### How to complete this task
Each entry has to be given again in its exact wording, and no picture may appear in the result.

---------- Material to process ----------

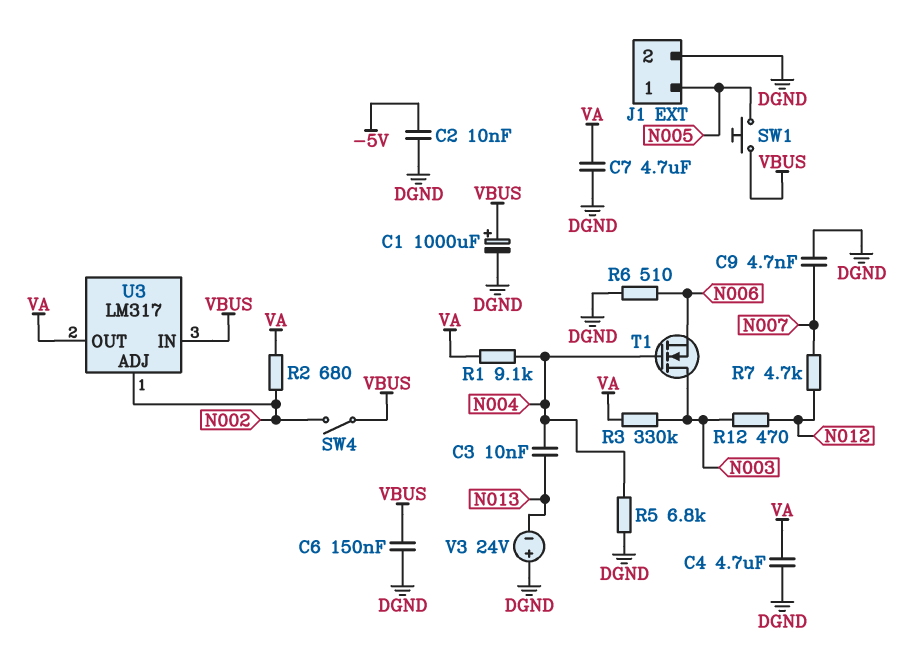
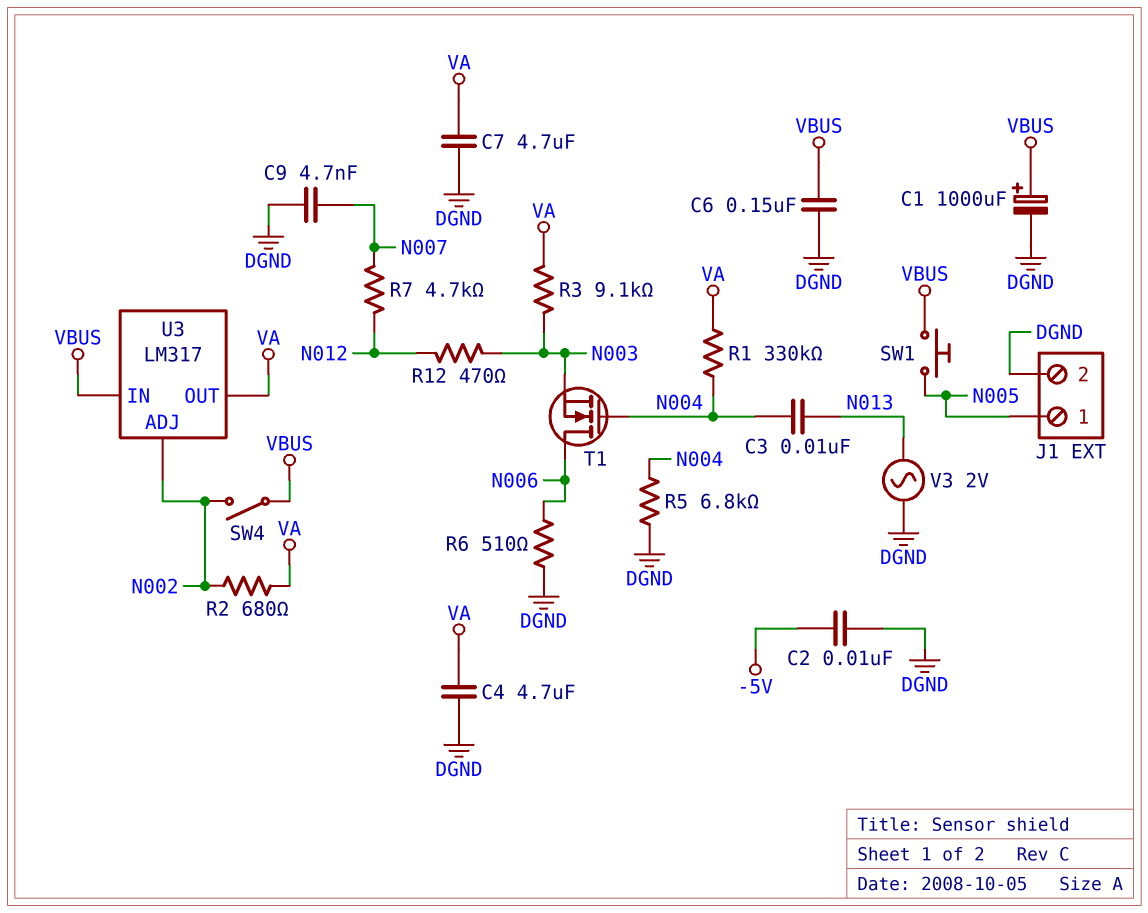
R1: 9.1k (N004, VA) -> 330k (N004, VA)
R3: 330k (N003, VA) -> 9.1k (N003, VA)
T1: NMOS (G N004, D N003, S N006) -> NMOS (G N004, D N006, S N003)
V3: 24V (plus DGND, minus N013) -> AC 2V (DGND, N013)

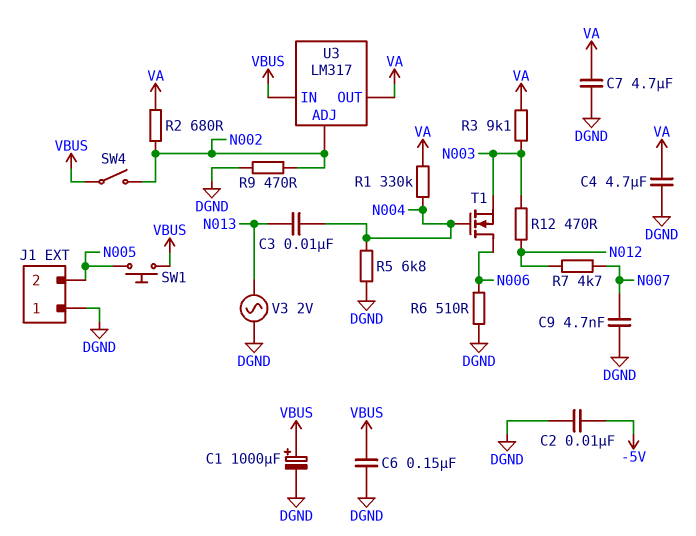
J1 pin 1: N005 -> DGND
J1 pin 2: DGND -> N005
R9: none -> 470 (DGND, N002)

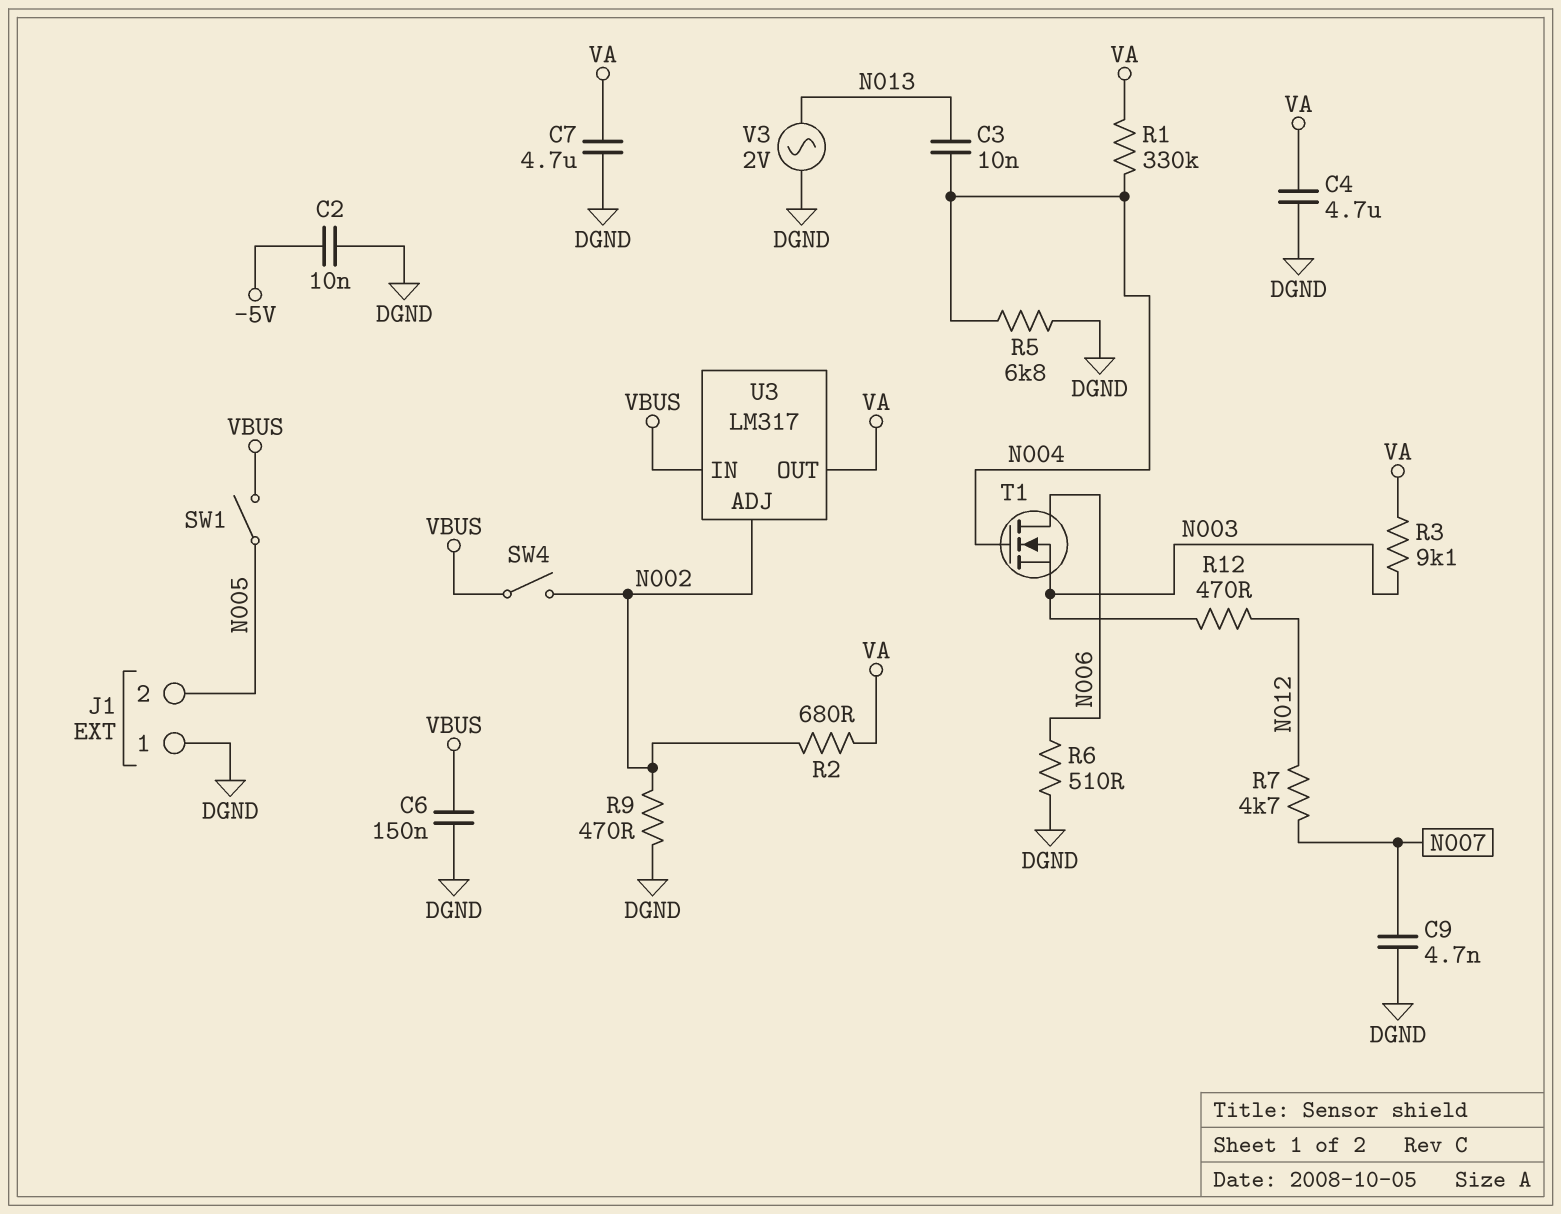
C1: 1000uF (plus VBUS, minus DGND) -> none
SW1: button (N005, VBUS) -> switch (N005, VBUS)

----------

### Result of this task
R1: 9.1k (N004, VA) -> 330k (N004, VA)
R3: 330k (N003, VA) -> 9.1k (N003, VA)
T1: NMOS (G N004, D N003, S N006) -> NMOS (G N004, D N006, S N003)
V3: 24V (plus DGND, minus N013) -> AC 2V (DGND, N013)

J1 pin 1: N005 -> DGND
J1 pin 2: DGND -> N005
R9: none -> 470 (DGND, N002)

C1: 1000uF (plus VBUS, minus DGND) -> none
SW1: button (N005, VBUS) -> switch (N005, VBUS)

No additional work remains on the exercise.